EXTRACTED RECORDS: Begin

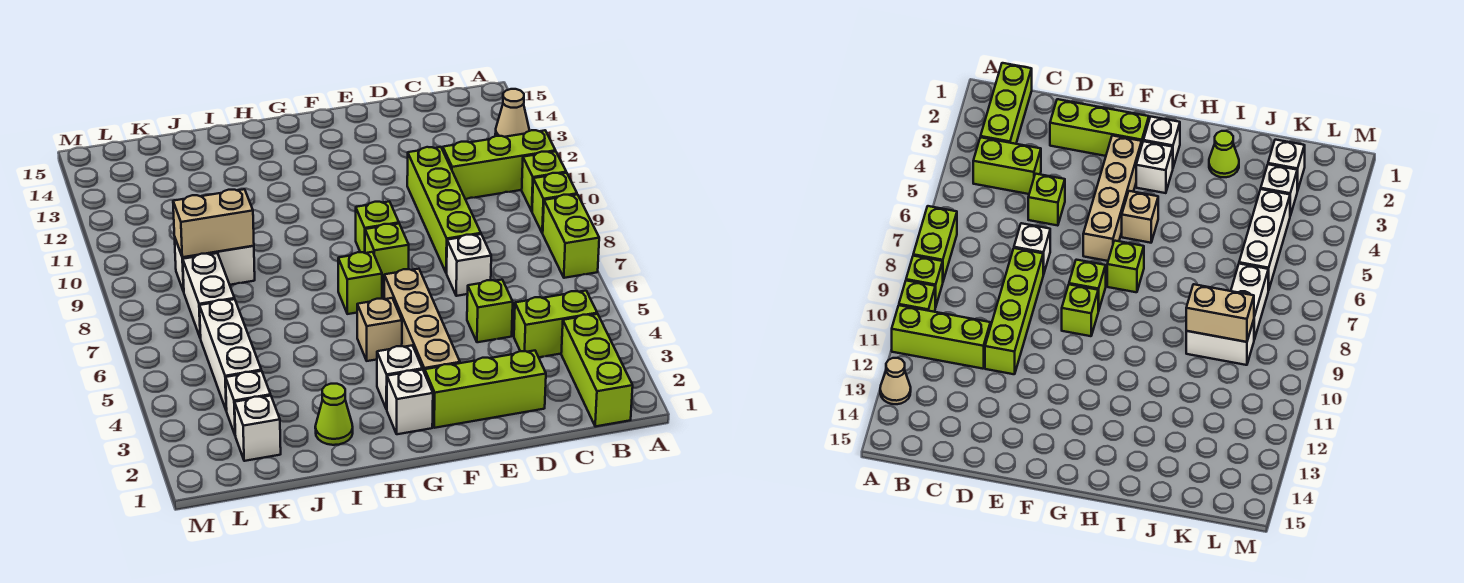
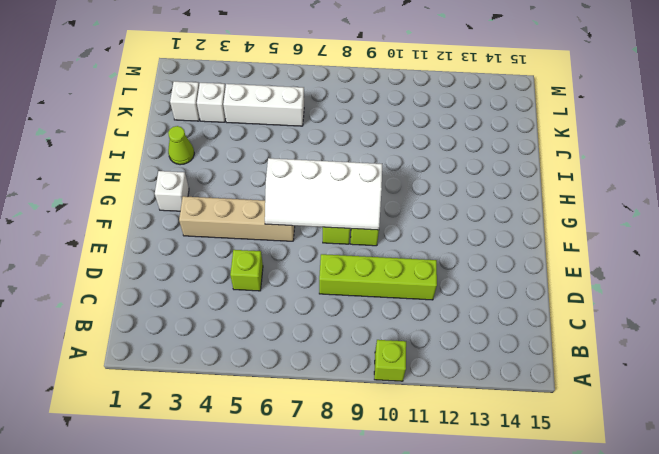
white slope F6:G9 level 2 top G -> none
none -> lime brick A7:A8 level 1
none -> lime brick A9 level 1
none -> lime brick A11:C11 level 1

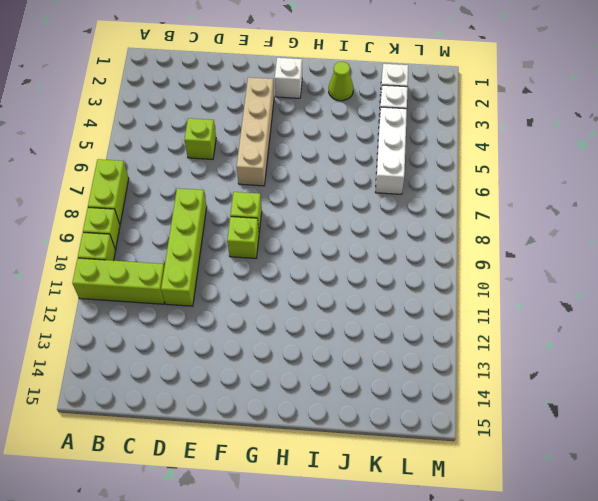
none -> tan cone A13 level 1
none -> lime brick B1:B3 level 1
none -> lime brick B4:C4 level 1

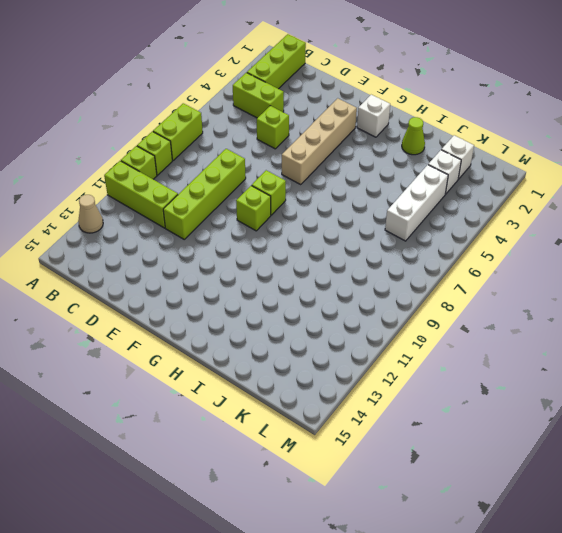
none -> lime brick D2:F2 level 1
none -> white brick D7 level 1
none -> white brick G3 level 1

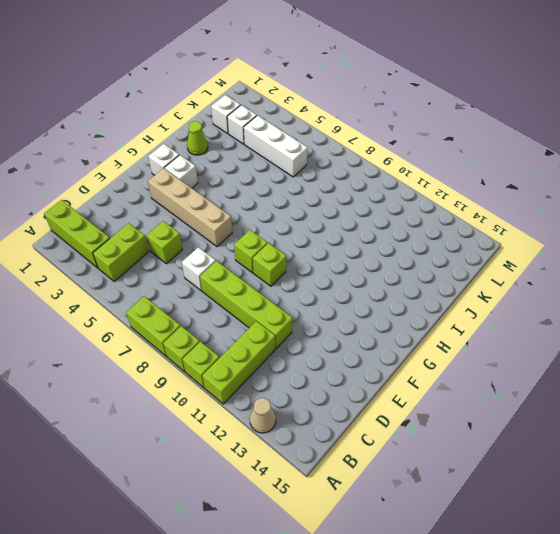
none -> lime brick D2:F2 level 1
none -> tan brick G5 level 1
none -> lime brick G7 level 1

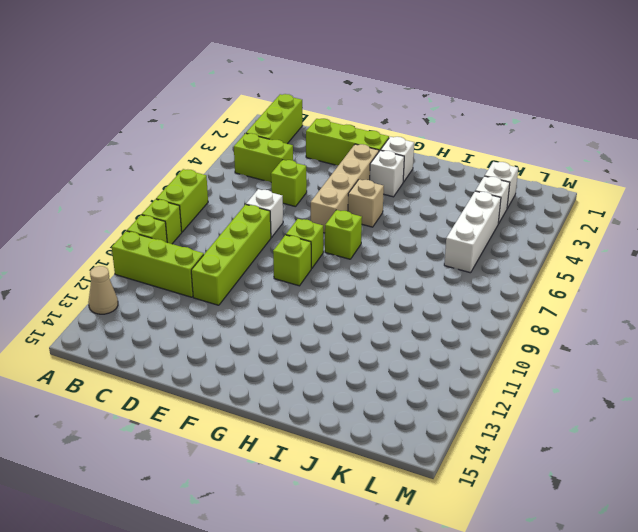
none -> lime cone I2 level 1
none -> white brick J9:K9 level 1
none -> white brick K7:K8 level 1

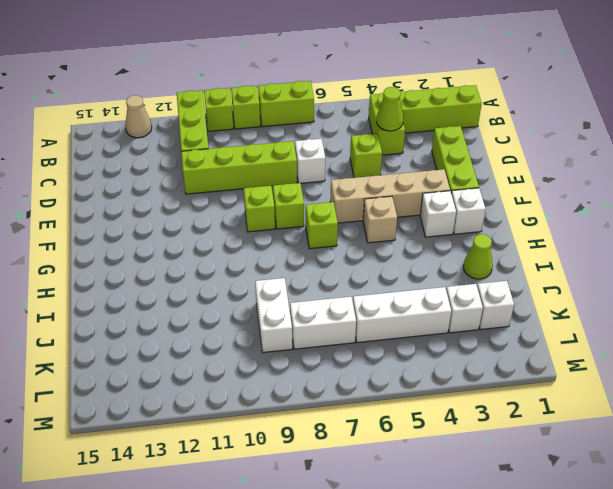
lime cone C4 level 2 -> none
none -> tan brick J9:K9 level 2

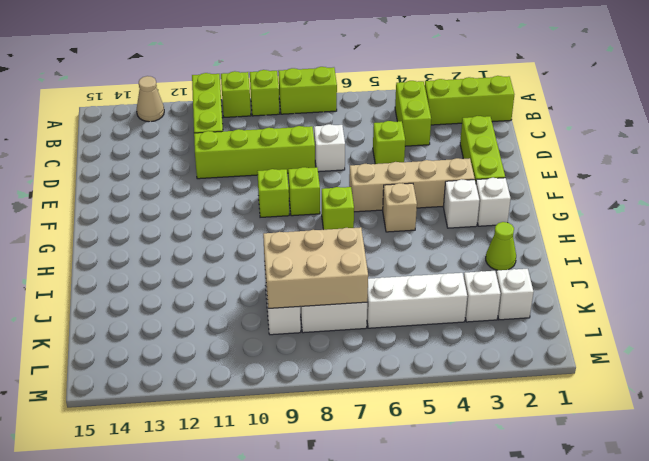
tan brick J7:K9 level 2 -> tan brick J9:K9 level 2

EXTRACTED RECORDS: End

#### [WHAT THE TASK ASKS]
The expected output is each entry given again word for word, with pictures dropped.

#### [RESULT FOR THIS TASK]
white slope F6:G9 level 2 top G -> none
none -> lime brick A7:A8 level 1
none -> lime brick A9 level 1
none -> lime brick A11:C11 level 1

none -> tan cone A13 level 1
none -> lime brick B1:B3 level 1
none -> lime brick B4:C4 level 1

none -> lime brick D2:F2 level 1
none -> white brick D7 level 1
none -> white brick G3 level 1

none -> lime brick D2:F2 level 1
none -> tan brick G5 level 1
none -> lime brick G7 level 1

none -> lime cone I2 level 1
none -> white brick J9:K9 level 1
none -> white brick K7:K8 level 1

lime cone C4 level 2 -> none
none -> tan brick J9:K9 level 2

tan brick J7:K9 level 2 -> tan brick J9:K9 level 2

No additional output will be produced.